• Given problem: All material below is to be reproduced exactly.

Data items
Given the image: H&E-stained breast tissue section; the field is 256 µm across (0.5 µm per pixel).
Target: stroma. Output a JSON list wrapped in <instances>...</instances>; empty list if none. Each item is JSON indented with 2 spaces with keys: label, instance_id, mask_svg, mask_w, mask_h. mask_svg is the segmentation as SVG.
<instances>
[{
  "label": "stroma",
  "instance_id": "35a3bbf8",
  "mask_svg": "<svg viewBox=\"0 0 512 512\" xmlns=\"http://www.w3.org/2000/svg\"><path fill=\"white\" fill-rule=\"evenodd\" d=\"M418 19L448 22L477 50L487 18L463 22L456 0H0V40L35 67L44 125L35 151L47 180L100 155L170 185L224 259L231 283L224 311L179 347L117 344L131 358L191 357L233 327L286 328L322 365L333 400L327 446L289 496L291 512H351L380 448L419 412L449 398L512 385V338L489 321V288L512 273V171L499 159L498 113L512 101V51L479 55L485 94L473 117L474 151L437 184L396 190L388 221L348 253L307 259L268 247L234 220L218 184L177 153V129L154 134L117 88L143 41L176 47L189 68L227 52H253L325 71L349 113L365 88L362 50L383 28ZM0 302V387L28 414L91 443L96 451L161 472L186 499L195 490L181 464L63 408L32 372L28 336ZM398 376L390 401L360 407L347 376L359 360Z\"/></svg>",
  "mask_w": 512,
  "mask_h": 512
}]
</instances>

• Answer to this exercise:
Given the image: H&E-stained breast tissue section; the field is 256 µm across (0.5 µm per pixel).
Target: stroma. Output a JSON list wrapped in <instances>...</instances>; empty list if none. Each item is JSON indented with 2 spaces with keys: label, instance_id, mask_svg, mask_w, mask_h. mask_svg is the segmentation as SVG.
<instances>
[{
  "label": "stroma",
  "instance_id": "35a3bbf8",
  "mask_svg": "<svg viewBox=\"0 0 512 512\" xmlns=\"http://www.w3.org/2000/svg\"><path fill=\"white\" fill-rule=\"evenodd\" d=\"M418 19L448 22L477 50L487 18L463 22L456 0H0V40L35 67L44 125L35 151L47 180L100 155L170 185L224 259L231 283L224 311L179 347L117 344L131 358L191 357L233 327L286 328L322 365L333 400L327 446L289 496L291 512H351L380 448L419 412L449 398L512 385V338L489 321V288L512 273V171L499 159L498 113L512 101V51L479 55L485 94L473 117L474 151L437 184L396 190L388 221L348 253L307 259L268 247L234 220L218 184L177 153V129L154 134L117 88L143 41L176 47L189 68L227 52H253L325 71L349 113L365 88L362 50L383 28ZM0 302V387L28 414L91 443L96 451L161 472L186 499L195 490L181 464L63 408L32 372L28 336ZM398 376L390 401L360 407L347 376L359 360Z\"/></svg>",
  "mask_w": 512,
  "mask_h": 512
}]
</instances>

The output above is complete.